Stored data:
+++++
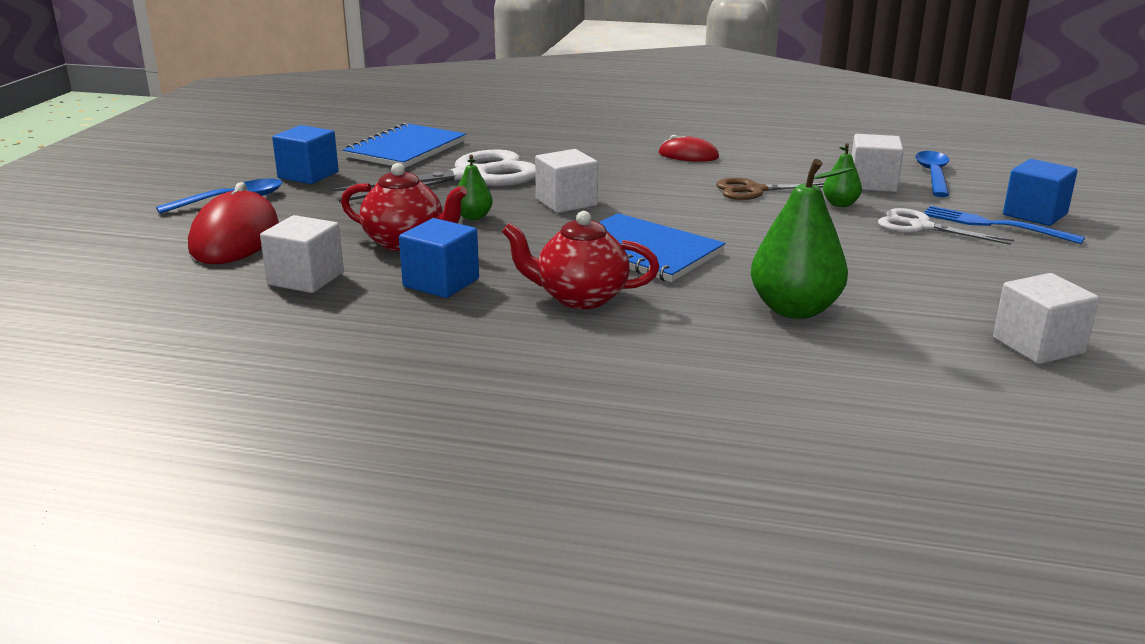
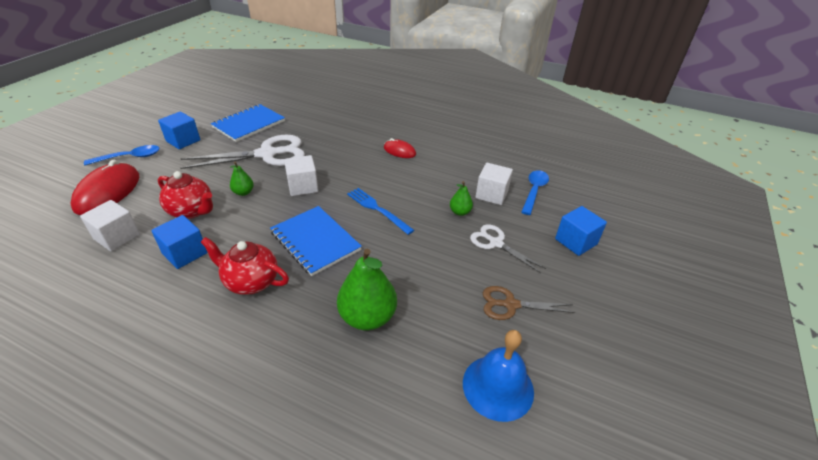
camera: 10 degrees right, 15 degrees up
(754, 190) = (417, 191): brown scissors -> brown scissors (510, 305)
(994, 225) = (543, 249): blue fork -> blue fork (377, 209)
(1038, 346) = (498, 387): white cube -> blue bell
+++++
What the task asks: What lines in the material above hold the string "blue"? List them.

Response area:
(994, 225) = (543, 249): blue fork -> blue fork (377, 209)
(1038, 346) = (498, 387): white cube -> blue bell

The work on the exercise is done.